** Opening Data records block **
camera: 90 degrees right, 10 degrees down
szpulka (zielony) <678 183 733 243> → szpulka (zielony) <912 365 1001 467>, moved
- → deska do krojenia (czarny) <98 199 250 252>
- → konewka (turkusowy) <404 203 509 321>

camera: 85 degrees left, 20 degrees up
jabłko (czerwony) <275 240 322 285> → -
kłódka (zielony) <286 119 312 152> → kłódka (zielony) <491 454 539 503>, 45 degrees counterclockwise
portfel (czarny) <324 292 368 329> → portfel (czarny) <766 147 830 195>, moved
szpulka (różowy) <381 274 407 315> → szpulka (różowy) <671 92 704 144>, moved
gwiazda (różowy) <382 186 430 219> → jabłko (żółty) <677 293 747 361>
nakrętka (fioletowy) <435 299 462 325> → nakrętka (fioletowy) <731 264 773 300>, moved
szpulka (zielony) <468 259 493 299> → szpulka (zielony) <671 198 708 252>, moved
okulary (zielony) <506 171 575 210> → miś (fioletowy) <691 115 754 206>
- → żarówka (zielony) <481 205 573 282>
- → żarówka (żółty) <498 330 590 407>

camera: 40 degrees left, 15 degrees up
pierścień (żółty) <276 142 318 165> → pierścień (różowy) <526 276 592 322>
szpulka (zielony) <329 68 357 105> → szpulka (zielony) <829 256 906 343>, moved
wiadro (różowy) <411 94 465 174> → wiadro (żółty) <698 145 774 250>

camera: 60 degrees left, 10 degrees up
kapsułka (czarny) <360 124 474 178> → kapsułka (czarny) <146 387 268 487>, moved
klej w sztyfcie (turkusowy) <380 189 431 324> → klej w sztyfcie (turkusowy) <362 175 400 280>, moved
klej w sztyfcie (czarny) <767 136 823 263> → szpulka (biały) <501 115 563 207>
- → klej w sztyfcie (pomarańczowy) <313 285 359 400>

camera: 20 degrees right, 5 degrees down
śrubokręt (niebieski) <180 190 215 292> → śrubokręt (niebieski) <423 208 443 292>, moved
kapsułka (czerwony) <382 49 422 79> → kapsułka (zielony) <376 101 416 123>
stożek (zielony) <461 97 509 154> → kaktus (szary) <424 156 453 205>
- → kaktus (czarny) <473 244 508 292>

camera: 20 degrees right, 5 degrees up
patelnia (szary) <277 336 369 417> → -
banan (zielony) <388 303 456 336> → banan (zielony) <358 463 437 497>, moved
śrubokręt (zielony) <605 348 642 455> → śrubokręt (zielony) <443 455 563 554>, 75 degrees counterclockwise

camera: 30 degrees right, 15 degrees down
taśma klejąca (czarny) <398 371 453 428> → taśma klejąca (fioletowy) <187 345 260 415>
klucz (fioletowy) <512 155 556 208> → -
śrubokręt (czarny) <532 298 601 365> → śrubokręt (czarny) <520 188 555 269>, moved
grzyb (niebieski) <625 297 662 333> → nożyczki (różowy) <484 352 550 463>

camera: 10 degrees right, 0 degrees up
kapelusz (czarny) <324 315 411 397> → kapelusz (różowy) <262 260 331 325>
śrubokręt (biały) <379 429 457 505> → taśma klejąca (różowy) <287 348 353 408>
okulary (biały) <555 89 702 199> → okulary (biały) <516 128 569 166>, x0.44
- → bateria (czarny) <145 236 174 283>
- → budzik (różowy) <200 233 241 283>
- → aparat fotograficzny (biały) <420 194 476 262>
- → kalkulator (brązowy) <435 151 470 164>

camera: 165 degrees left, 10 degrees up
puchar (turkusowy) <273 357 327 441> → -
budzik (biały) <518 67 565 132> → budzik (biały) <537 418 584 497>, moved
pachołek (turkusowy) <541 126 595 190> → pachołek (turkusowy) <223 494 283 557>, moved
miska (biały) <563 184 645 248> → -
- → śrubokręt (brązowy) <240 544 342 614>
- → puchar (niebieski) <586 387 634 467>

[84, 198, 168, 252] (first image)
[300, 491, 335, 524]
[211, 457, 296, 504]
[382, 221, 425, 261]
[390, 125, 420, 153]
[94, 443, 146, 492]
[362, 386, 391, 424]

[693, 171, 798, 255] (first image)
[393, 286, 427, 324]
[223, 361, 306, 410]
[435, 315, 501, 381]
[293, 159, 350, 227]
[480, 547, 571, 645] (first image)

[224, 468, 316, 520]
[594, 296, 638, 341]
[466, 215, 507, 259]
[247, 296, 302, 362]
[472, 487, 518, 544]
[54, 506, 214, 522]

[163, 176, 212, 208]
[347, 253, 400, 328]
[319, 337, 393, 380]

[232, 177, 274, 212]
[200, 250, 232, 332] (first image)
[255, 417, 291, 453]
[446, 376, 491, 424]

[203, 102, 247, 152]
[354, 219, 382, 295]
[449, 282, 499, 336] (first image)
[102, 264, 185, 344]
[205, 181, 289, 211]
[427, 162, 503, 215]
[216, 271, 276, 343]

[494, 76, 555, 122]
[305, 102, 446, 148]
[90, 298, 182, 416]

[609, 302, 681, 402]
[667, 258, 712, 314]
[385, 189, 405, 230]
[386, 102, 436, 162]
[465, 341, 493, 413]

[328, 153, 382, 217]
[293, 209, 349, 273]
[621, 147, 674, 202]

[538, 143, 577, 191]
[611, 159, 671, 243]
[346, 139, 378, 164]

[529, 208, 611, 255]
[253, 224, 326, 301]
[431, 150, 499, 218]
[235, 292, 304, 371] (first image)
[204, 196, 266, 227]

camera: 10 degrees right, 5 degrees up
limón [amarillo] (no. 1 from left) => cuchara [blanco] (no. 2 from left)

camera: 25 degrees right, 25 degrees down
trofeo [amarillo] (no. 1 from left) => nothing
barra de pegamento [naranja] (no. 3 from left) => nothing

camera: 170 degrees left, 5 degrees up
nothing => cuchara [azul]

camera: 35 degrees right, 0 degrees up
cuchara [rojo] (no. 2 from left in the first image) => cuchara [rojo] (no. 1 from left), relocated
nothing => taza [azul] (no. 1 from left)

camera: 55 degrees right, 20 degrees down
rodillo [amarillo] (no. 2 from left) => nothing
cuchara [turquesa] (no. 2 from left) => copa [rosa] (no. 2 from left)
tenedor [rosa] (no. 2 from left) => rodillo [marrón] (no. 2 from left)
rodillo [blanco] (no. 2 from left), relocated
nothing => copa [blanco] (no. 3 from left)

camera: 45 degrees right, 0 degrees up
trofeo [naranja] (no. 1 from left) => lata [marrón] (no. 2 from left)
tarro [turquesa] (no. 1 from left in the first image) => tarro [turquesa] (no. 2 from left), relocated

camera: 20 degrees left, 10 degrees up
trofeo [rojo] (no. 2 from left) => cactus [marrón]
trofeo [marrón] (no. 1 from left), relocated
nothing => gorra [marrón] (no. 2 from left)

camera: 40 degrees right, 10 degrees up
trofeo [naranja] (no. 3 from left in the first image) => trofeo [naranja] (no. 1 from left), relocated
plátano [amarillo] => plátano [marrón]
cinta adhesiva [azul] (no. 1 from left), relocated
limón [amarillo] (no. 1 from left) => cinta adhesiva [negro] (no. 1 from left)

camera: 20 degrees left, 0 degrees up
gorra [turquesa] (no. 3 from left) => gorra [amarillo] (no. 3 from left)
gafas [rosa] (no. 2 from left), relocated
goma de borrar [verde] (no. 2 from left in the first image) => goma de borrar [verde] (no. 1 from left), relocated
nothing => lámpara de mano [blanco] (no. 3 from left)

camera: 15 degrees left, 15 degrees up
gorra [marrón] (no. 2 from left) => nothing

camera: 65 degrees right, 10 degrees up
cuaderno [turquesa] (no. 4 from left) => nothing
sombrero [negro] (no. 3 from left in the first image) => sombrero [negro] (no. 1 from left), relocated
** Closing Data records block **
**Work instructions**.
After reading the lines above, reproduce them all exactly.

**Result of this exercise**.
camera: 90 degrees right, 10 degrees down
szpulka (zielony) <678 183 733 243> → szpulka (zielony) <912 365 1001 467>, moved
- → deska do krojenia (czarny) <98 199 250 252>
- → konewka (turkusowy) <404 203 509 321>

camera: 85 degrees left, 20 degrees up
jabłko (czerwony) <275 240 322 285> → -
kłódka (zielony) <286 119 312 152> → kłódka (zielony) <491 454 539 503>, 45 degrees counterclockwise
portfel (czarny) <324 292 368 329> → portfel (czarny) <766 147 830 195>, moved
szpulka (różowy) <381 274 407 315> → szpulka (różowy) <671 92 704 144>, moved
gwiazda (różowy) <382 186 430 219> → jabłko (żółty) <677 293 747 361>
nakrętka (fioletowy) <435 299 462 325> → nakrętka (fioletowy) <731 264 773 300>, moved
szpulka (zielony) <468 259 493 299> → szpulka (zielony) <671 198 708 252>, moved
okulary (zielony) <506 171 575 210> → miś (fioletowy) <691 115 754 206>
- → żarówka (zielony) <481 205 573 282>
- → żarówka (żółty) <498 330 590 407>

camera: 40 degrees left, 15 degrees up
pierścień (żółty) <276 142 318 165> → pierścień (różowy) <526 276 592 322>
szpulka (zielony) <329 68 357 105> → szpulka (zielony) <829 256 906 343>, moved
wiadro (różowy) <411 94 465 174> → wiadro (żółty) <698 145 774 250>

camera: 60 degrees left, 10 degrees up
kapsułka (czarny) <360 124 474 178> → kapsułka (czarny) <146 387 268 487>, moved
klej w sztyfcie (turkusowy) <380 189 431 324> → klej w sztyfcie (turkusowy) <362 175 400 280>, moved
klej w sztyfcie (czarny) <767 136 823 263> → szpulka (biały) <501 115 563 207>
- → klej w sztyfcie (pomarańczowy) <313 285 359 400>

camera: 20 degrees right, 5 degrees down
śrubokręt (niebieski) <180 190 215 292> → śrubokręt (niebieski) <423 208 443 292>, moved
kapsułka (czerwony) <382 49 422 79> → kapsułka (zielony) <376 101 416 123>
stożek (zielony) <461 97 509 154> → kaktus (szary) <424 156 453 205>
- → kaktus (czarny) <473 244 508 292>

camera: 20 degrees right, 5 degrees up
patelnia (szary) <277 336 369 417> → -
banan (zielony) <388 303 456 336> → banan (zielony) <358 463 437 497>, moved
śrubokręt (zielony) <605 348 642 455> → śrubokręt (zielony) <443 455 563 554>, 75 degrees counterclockwise

camera: 30 degrees right, 15 degrees down
taśma klejąca (czarny) <398 371 453 428> → taśma klejąca (fioletowy) <187 345 260 415>
klucz (fioletowy) <512 155 556 208> → -
śrubokręt (czarny) <532 298 601 365> → śrubokręt (czarny) <520 188 555 269>, moved
grzyb (niebieski) <625 297 662 333> → nożyczki (różowy) <484 352 550 463>

camera: 10 degrees right, 0 degrees up
kapelusz (czarny) <324 315 411 397> → kapelusz (różowy) <262 260 331 325>
śrubokręt (biały) <379 429 457 505> → taśma klejąca (różowy) <287 348 353 408>
okulary (biały) <555 89 702 199> → okulary (biały) <516 128 569 166>, x0.44
- → bateria (czarny) <145 236 174 283>
- → budzik (różowy) <200 233 241 283>
- → aparat fotograficzny (biały) <420 194 476 262>
- → kalkulator (brązowy) <435 151 470 164>

camera: 165 degrees left, 10 degrees up
puchar (turkusowy) <273 357 327 441> → -
budzik (biały) <518 67 565 132> → budzik (biały) <537 418 584 497>, moved
pachołek (turkusowy) <541 126 595 190> → pachołek (turkusowy) <223 494 283 557>, moved
miska (biały) <563 184 645 248> → -
- → śrubokręt (brązowy) <240 544 342 614>
- → puchar (niebieski) <586 387 634 467>

[84, 198, 168, 252] (first image)
[300, 491, 335, 524]
[211, 457, 296, 504]
[382, 221, 425, 261]
[390, 125, 420, 153]
[94, 443, 146, 492]
[362, 386, 391, 424]

[693, 171, 798, 255] (first image)
[393, 286, 427, 324]
[223, 361, 306, 410]
[435, 315, 501, 381]
[293, 159, 350, 227]
[480, 547, 571, 645] (first image)

[224, 468, 316, 520]
[594, 296, 638, 341]
[466, 215, 507, 259]
[247, 296, 302, 362]
[472, 487, 518, 544]
[54, 506, 214, 522]

[163, 176, 212, 208]
[347, 253, 400, 328]
[319, 337, 393, 380]

[232, 177, 274, 212]
[200, 250, 232, 332] (first image)
[255, 417, 291, 453]
[446, 376, 491, 424]

[203, 102, 247, 152]
[354, 219, 382, 295]
[449, 282, 499, 336] (first image)
[102, 264, 185, 344]
[205, 181, 289, 211]
[427, 162, 503, 215]
[216, 271, 276, 343]

[494, 76, 555, 122]
[305, 102, 446, 148]
[90, 298, 182, 416]

[609, 302, 681, 402]
[667, 258, 712, 314]
[385, 189, 405, 230]
[386, 102, 436, 162]
[465, 341, 493, 413]

[328, 153, 382, 217]
[293, 209, 349, 273]
[621, 147, 674, 202]

[538, 143, 577, 191]
[611, 159, 671, 243]
[346, 139, 378, 164]

[529, 208, 611, 255]
[253, 224, 326, 301]
[431, 150, 499, 218]
[235, 292, 304, 371] (first image)
[204, 196, 266, 227]

camera: 10 degrees right, 5 degrees up
limón [amarillo] (no. 1 from left) => cuchara [blanco] (no. 2 from left)

camera: 25 degrees right, 25 degrees down
trofeo [amarillo] (no. 1 from left) => nothing
barra de pegamento [naranja] (no. 3 from left) => nothing

camera: 170 degrees left, 5 degrees up
nothing => cuchara [azul]

camera: 35 degrees right, 0 degrees up
cuchara [rojo] (no. 2 from left in the first image) => cuchara [rojo] (no. 1 from left), relocated
nothing => taza [azul] (no. 1 from left)

camera: 55 degrees right, 20 degrees down
rodillo [amarillo] (no. 2 from left) => nothing
cuchara [turquesa] (no. 2 from left) => copa [rosa] (no. 2 from left)
tenedor [rosa] (no. 2 from left) => rodillo [marrón] (no. 2 from left)
rodillo [blanco] (no. 2 from left), relocated
nothing => copa [blanco] (no. 3 from left)

camera: 45 degrees right, 0 degrees up
trofeo [naranja] (no. 1 from left) => lata [marrón] (no. 2 from left)
tarro [turquesa] (no. 1 from left in the first image) => tarro [turquesa] (no. 2 from left), relocated

camera: 20 degrees left, 10 degrees up
trofeo [rojo] (no. 2 from left) => cactus [marrón]
trofeo [marrón] (no. 1 from left), relocated
nothing => gorra [marrón] (no. 2 from left)

camera: 40 degrees right, 10 degrees up
trofeo [naranja] (no. 3 from left in the first image) => trofeo [naranja] (no. 1 from left), relocated
plátano [amarillo] => plátano [marrón]
cinta adhesiva [azul] (no. 1 from left), relocated
limón [amarillo] (no. 1 from left) => cinta adhesiva [negro] (no. 1 from left)

camera: 20 degrees left, 0 degrees up
gorra [turquesa] (no. 3 from left) => gorra [amarillo] (no. 3 from left)
gafas [rosa] (no. 2 from left), relocated
goma de borrar [verde] (no. 2 from left in the first image) => goma de borrar [verde] (no. 1 from left), relocated
nothing => lámpara de mano [blanco] (no. 3 from left)

camera: 15 degrees left, 15 degrees up
gorra [marrón] (no. 2 from left) => nothing

camera: 65 degrees right, 10 degrees up
cuaderno [turquesa] (no. 4 from left) => nothing
sombrero [negro] (no. 3 from left in the first image) => sombrero [negro] (no. 1 from left), relocated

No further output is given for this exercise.